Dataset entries
---+---
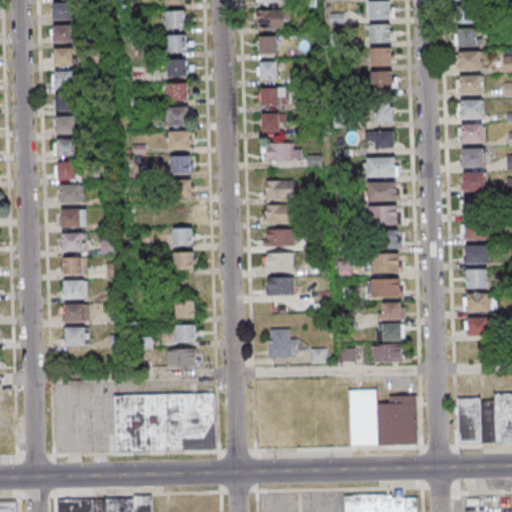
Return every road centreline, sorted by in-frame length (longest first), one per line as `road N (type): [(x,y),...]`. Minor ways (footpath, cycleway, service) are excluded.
road 1 (residential): [(445,511),(421,0)]
road 2 (residential): [(40,511),(22,0)]
road 3 (residential): [(242,511),(224,0)]
road 4 (tertiary): [(511,466),(0,477)]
---+---
WHAT YOU NEED TO DO: Convert all the records above into a JSON list of strings, one string for each line, with blank lines left out. Omit the pictures.

ANSWER IN FULL:
[
  "Return every road centreline, sorted by in-frame length (longest first), one per line as `road N (type): [(x,y),...]`. Minor ways (footpath, cycleway, service) are excluded.",
  "road 1 (residential): [(445,511),(421,0)]",
  "road 2 (residential): [(40,511),(22,0)]",
  "road 3 (residential): [(242,511),(224,0)]",
  "road 4 (tertiary): [(511,466),(0,477)]"
]